### EXERCISE
Transcribe, word for word and without additions, each line below from the one containing "brown dumbbell: 4 -> 2" through the one containing "purple soap dispenser: 2 -> 3", both ends included.

━━ TASK DATA ━━

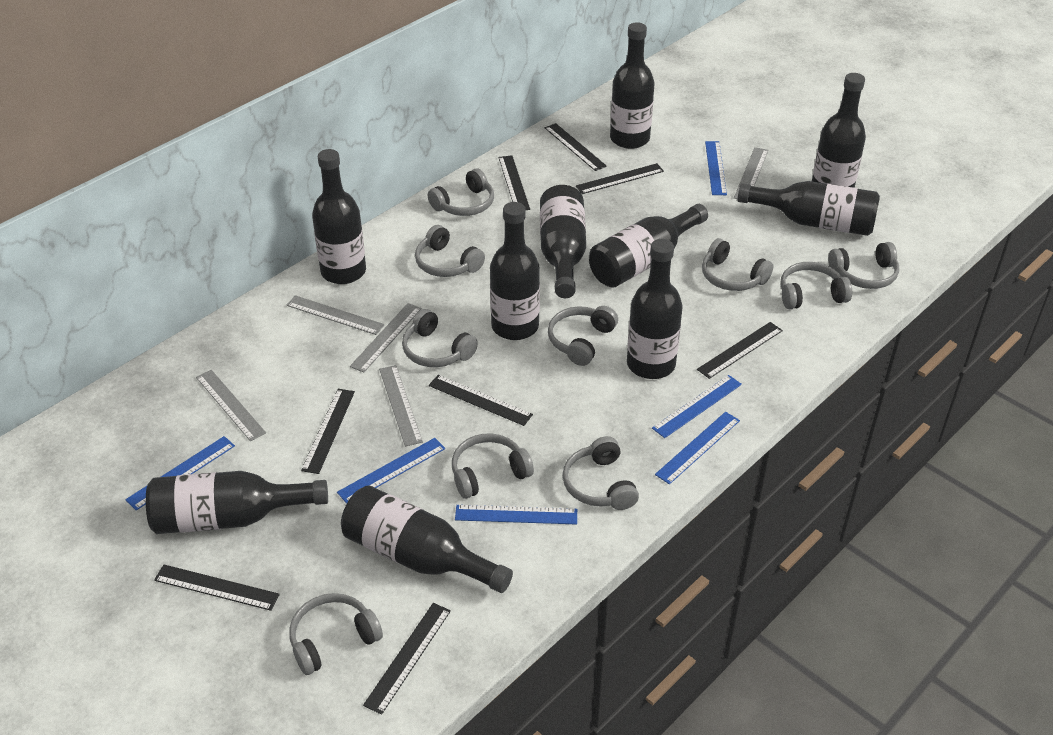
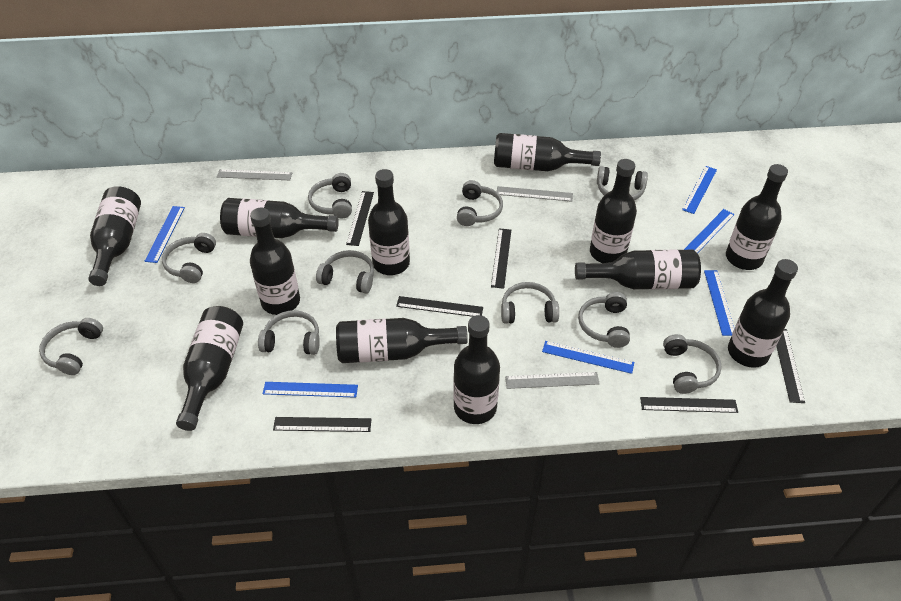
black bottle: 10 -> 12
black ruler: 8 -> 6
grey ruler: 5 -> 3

━━━
━━ TASK DATA ━━

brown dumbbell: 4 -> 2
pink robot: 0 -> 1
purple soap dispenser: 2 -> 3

━━━

### YOUR RESPONSE
brown dumbbell: 4 -> 2
pink robot: 0 -> 1
purple soap dispenser: 2 -> 3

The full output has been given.